● **Work to complete**
Using the listing below, set down each line from the line containing "(328, 274) = (510, 199): red" through the line containing "(214, 285) = (317, 246): none -> orange heart", both ends included, exactly and with nothing added.

▼

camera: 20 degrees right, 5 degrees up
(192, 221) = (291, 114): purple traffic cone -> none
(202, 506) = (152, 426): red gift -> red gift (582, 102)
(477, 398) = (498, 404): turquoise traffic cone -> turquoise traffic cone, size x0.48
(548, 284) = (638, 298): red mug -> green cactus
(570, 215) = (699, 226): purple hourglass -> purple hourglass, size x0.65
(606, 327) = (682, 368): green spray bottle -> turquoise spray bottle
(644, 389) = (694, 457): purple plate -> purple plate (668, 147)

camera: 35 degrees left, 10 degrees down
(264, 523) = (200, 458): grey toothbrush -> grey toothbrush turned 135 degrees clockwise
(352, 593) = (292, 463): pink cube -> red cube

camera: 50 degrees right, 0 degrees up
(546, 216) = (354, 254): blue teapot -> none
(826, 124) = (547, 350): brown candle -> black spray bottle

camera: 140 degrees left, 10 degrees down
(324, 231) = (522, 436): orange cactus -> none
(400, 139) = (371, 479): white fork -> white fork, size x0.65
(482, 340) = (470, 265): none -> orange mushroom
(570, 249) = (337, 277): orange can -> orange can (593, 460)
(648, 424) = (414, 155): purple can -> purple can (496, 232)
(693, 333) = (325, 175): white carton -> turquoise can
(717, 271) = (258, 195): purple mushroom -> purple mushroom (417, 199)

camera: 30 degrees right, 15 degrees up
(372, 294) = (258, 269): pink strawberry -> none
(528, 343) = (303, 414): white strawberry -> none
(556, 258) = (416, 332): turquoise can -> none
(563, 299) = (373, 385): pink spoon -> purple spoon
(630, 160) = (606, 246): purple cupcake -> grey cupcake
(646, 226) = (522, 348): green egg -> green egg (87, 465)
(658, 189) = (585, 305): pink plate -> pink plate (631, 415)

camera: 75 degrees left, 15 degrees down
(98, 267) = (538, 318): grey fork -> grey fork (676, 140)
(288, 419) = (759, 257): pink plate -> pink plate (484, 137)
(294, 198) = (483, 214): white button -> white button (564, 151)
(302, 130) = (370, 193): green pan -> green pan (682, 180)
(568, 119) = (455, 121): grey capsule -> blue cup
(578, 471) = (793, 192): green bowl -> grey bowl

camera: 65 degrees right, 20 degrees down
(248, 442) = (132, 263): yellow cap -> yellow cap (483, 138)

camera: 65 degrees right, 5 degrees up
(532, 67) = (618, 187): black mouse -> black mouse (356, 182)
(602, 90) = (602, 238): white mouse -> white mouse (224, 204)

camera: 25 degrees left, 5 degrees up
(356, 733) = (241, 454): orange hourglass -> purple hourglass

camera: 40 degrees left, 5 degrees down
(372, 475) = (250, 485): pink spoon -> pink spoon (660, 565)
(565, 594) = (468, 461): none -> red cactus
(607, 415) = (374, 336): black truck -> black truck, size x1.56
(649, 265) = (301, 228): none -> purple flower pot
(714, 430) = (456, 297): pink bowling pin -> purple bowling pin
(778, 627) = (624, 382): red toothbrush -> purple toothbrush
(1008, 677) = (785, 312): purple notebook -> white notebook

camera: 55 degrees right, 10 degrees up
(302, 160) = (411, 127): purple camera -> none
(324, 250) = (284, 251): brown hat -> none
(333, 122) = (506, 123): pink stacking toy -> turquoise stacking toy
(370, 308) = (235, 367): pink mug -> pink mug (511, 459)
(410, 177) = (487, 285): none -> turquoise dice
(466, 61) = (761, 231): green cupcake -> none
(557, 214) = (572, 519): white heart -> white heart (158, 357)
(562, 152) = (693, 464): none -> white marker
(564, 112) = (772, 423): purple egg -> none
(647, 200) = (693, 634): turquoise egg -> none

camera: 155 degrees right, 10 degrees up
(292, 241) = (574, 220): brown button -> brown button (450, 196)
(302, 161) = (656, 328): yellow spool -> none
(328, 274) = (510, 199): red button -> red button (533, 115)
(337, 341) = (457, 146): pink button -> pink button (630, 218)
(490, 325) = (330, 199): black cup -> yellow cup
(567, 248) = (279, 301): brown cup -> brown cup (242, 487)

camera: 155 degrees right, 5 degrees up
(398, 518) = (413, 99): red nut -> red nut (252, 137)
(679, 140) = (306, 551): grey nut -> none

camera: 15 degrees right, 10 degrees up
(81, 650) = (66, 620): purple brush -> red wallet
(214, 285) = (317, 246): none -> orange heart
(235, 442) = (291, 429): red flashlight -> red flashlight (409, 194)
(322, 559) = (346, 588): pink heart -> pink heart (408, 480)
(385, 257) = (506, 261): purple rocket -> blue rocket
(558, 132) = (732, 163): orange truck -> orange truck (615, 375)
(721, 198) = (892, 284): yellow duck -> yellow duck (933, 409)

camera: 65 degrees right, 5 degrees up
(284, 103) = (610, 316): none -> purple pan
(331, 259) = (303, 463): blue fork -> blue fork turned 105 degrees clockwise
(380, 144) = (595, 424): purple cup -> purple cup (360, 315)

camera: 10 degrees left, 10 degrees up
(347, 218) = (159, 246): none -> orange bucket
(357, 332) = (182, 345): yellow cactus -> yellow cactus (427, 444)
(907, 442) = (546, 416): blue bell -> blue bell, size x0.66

▲

● **Answer area**
(328, 274) = (510, 199): red button -> red button (533, 115)
(337, 341) = (457, 146): pink button -> pink button (630, 218)
(490, 325) = (330, 199): black cup -> yellow cup
(567, 248) = (279, 301): brown cup -> brown cup (242, 487)

camera: 155 degrees right, 5 degrees up
(398, 518) = (413, 99): red nut -> red nut (252, 137)
(679, 140) = (306, 551): grey nut -> none

camera: 15 degrees right, 10 degrees up
(81, 650) = (66, 620): purple brush -> red wallet
(214, 285) = (317, 246): none -> orange heart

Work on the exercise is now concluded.